What to work on
Starting at the line that contains "D3: LED green", print every remaining line of the entries, unchanged, and output nothing more.

__________________________________________________

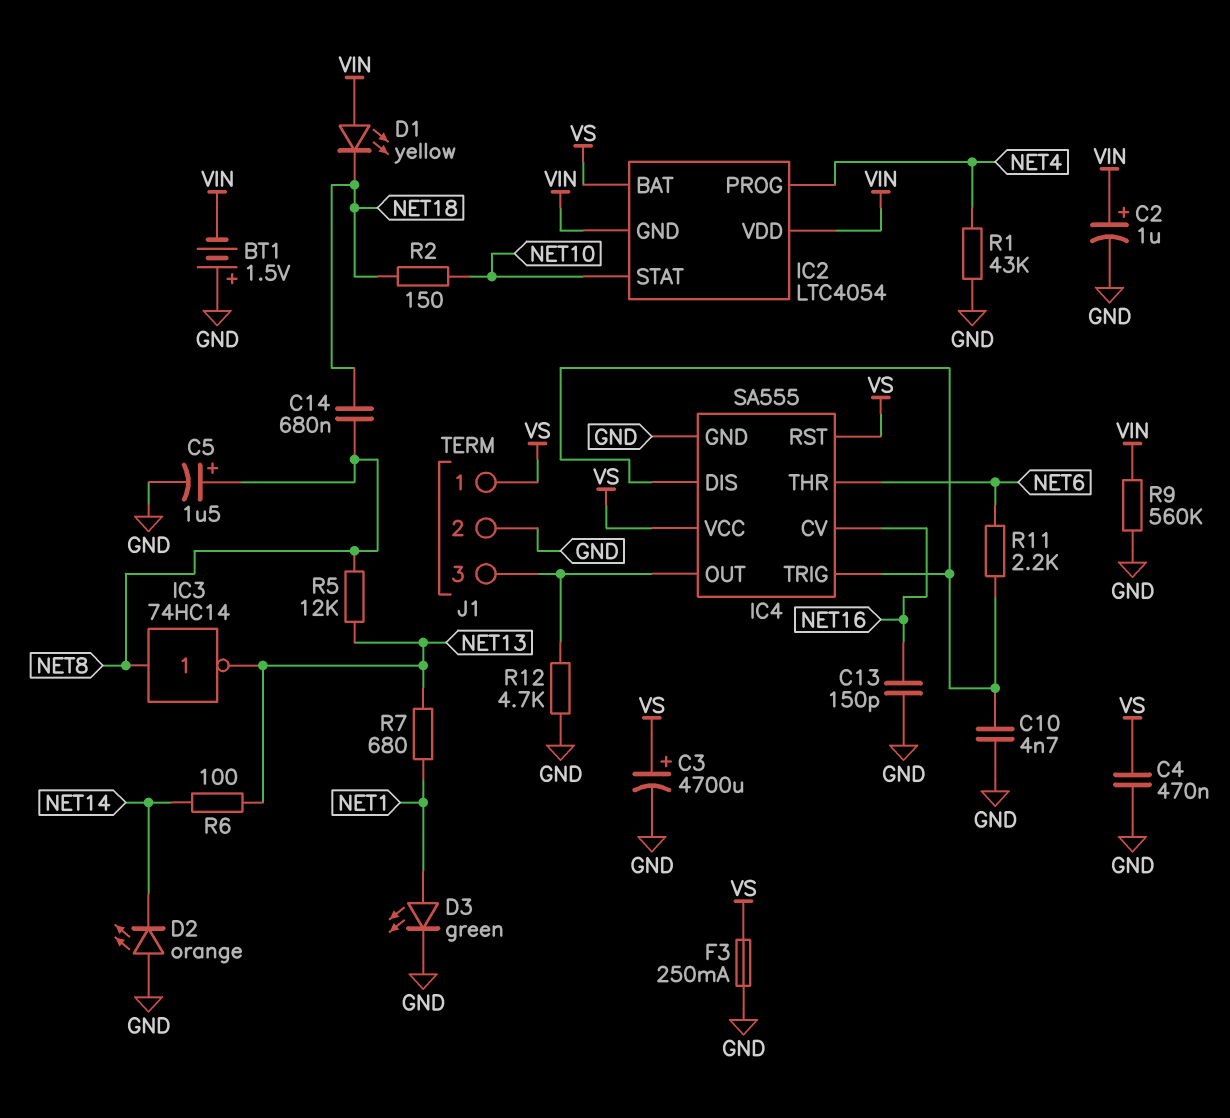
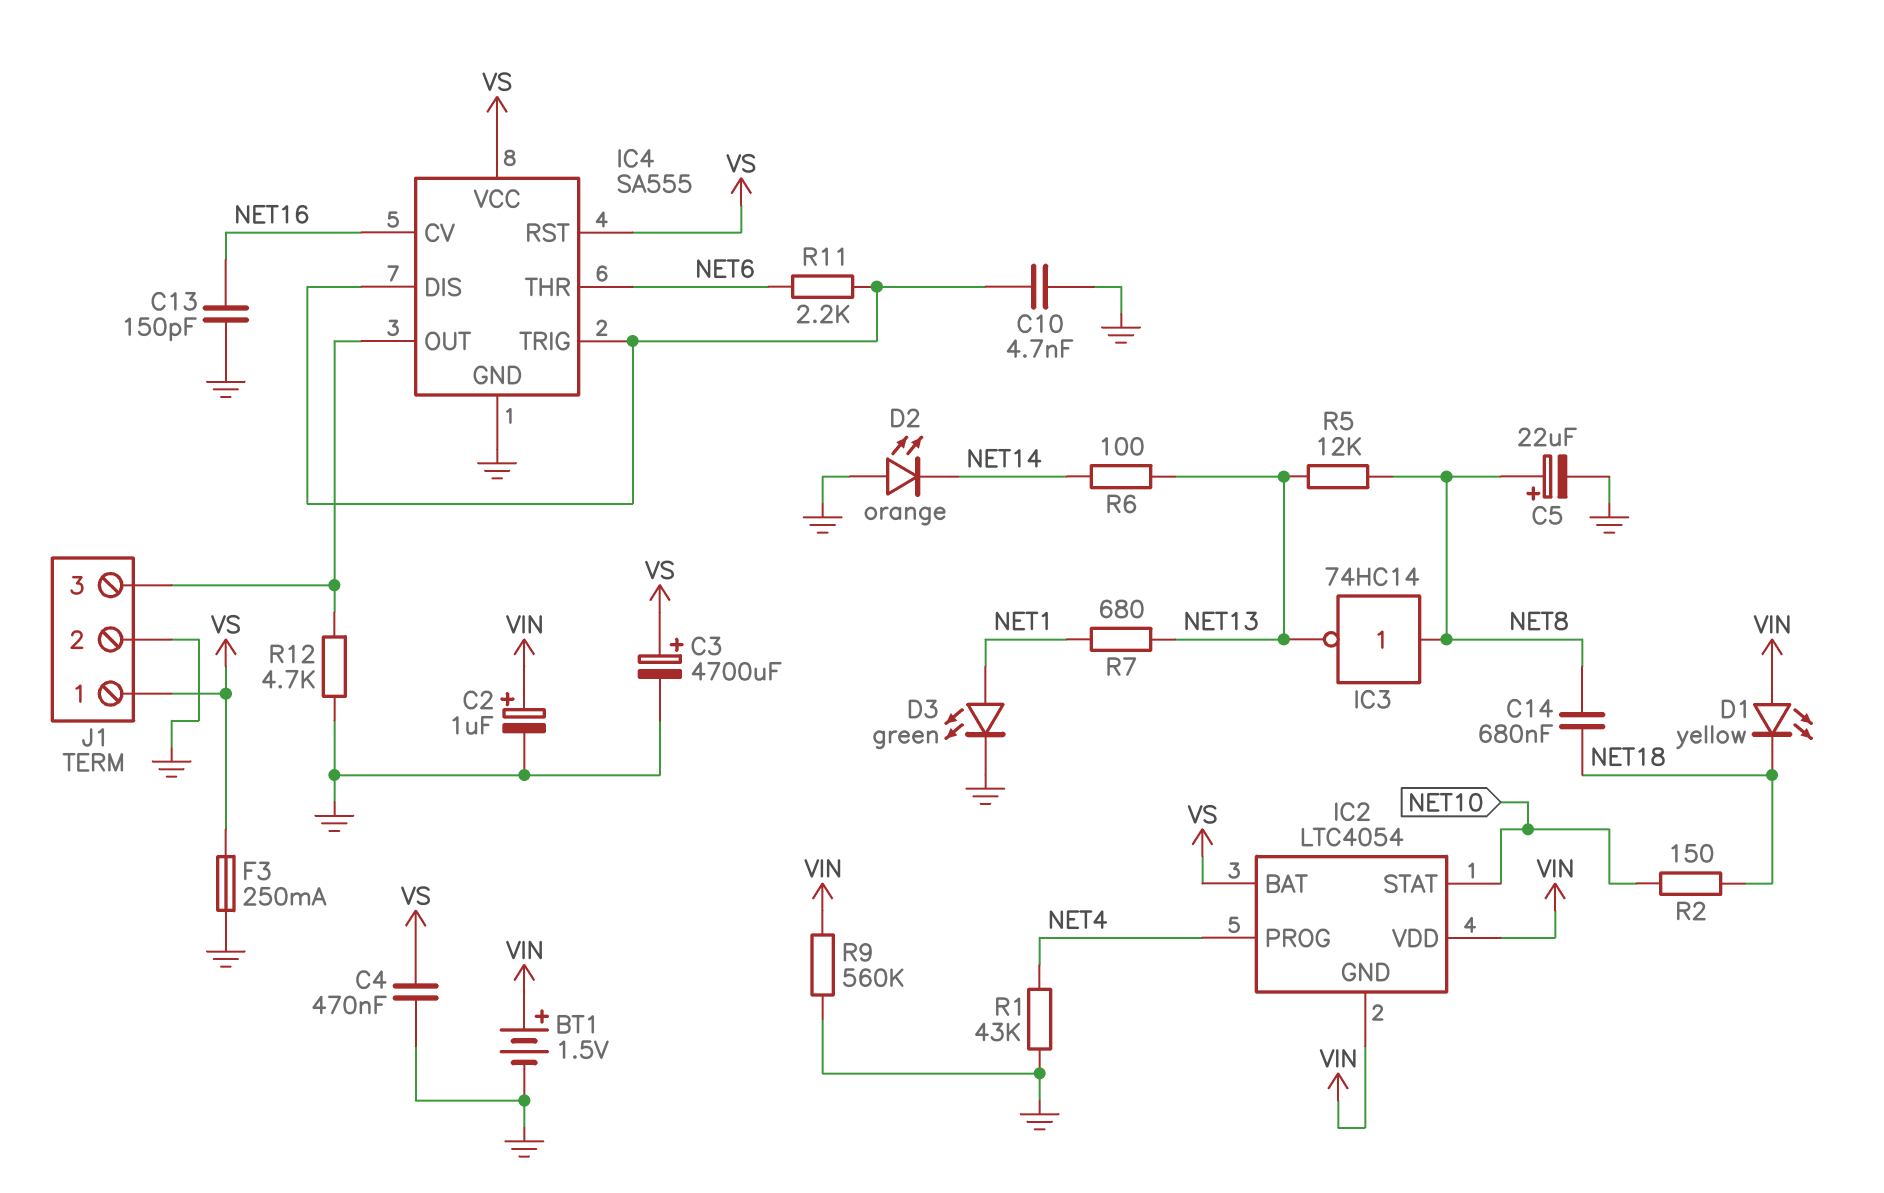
BT1: 1.5V (plus GND, minus VIN) -> 1.5V (plus VIN, minus GND)
C5: 1.5uF (plus NET8, minus GND) -> 22uF (plus NET8, minus GND)

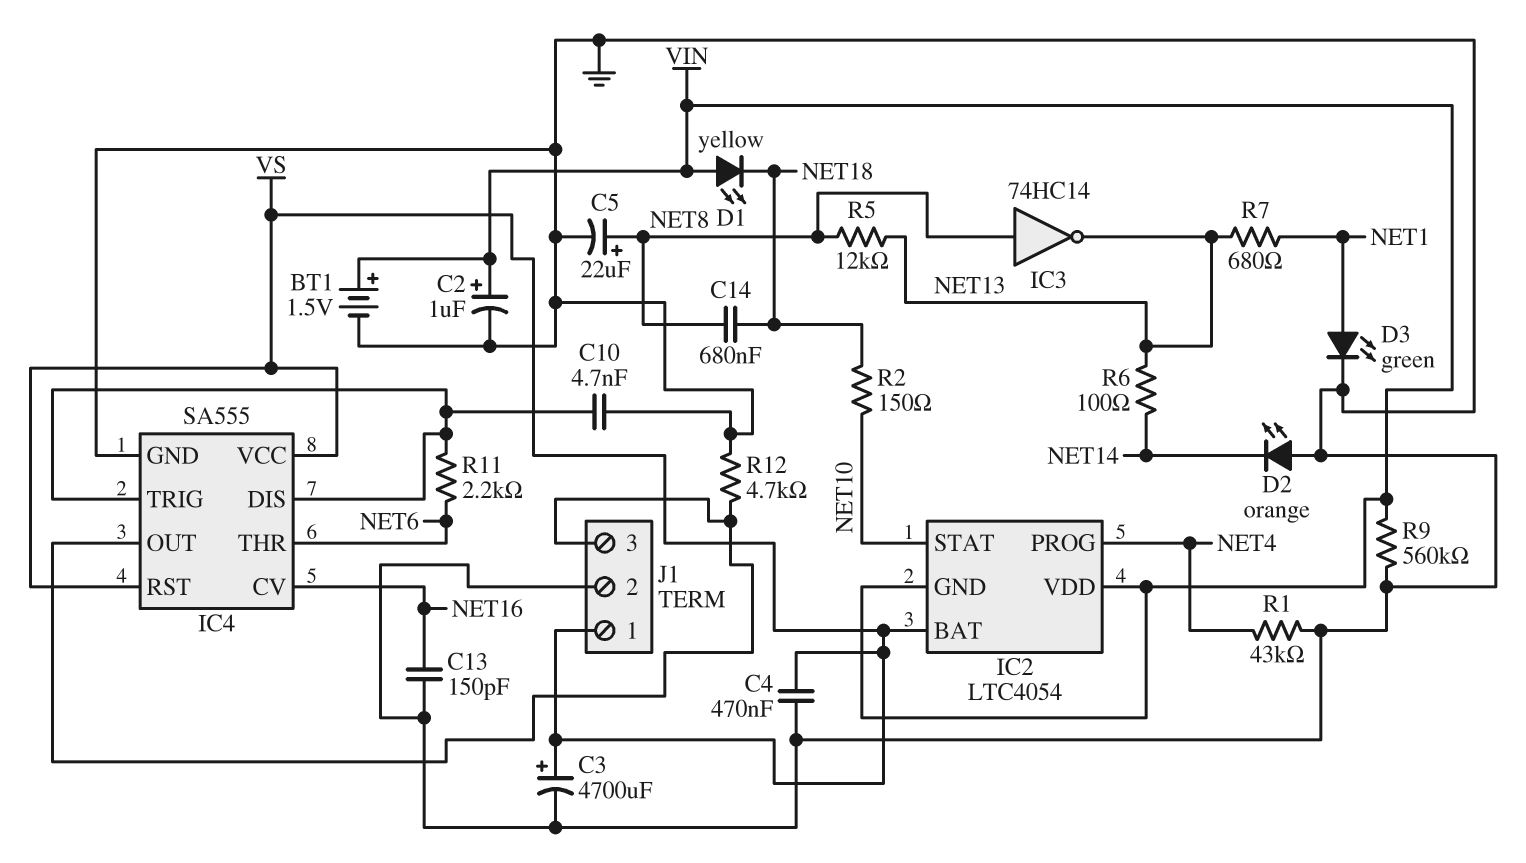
F3: 250mA (GND, VS) -> none

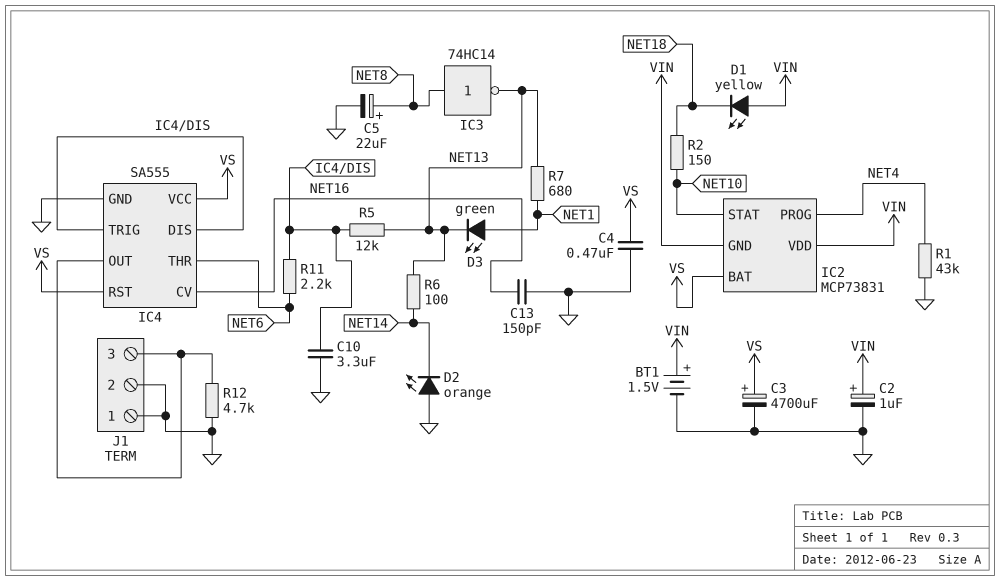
C10: 4.7nF (GND, IC4/DIS) -> 3.3uF (GND, IC4/DIS)
C14: 680nF (NET8, NET18) -> none
D3: LED green (A NET1, K GND) -> LED green (A NET1, K NET13)
IC2: LTC4054 -> MCP73831
J1 pin 1: VS -> GND
R5: 12k (NET8, NET13) -> 12k (IC4/DIS, NET13)
R9: 560k (GND, VIN) -> none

__________________________________________________

Result below
D3: LED green (A NET1, K GND) -> LED green (A NET1, K NET13)
IC2: LTC4054 -> MCP73831
J1 pin 1: VS -> GND
R5: 12k (NET8, NET13) -> 12k (IC4/DIS, NET13)
R9: 560k (GND, VIN) -> none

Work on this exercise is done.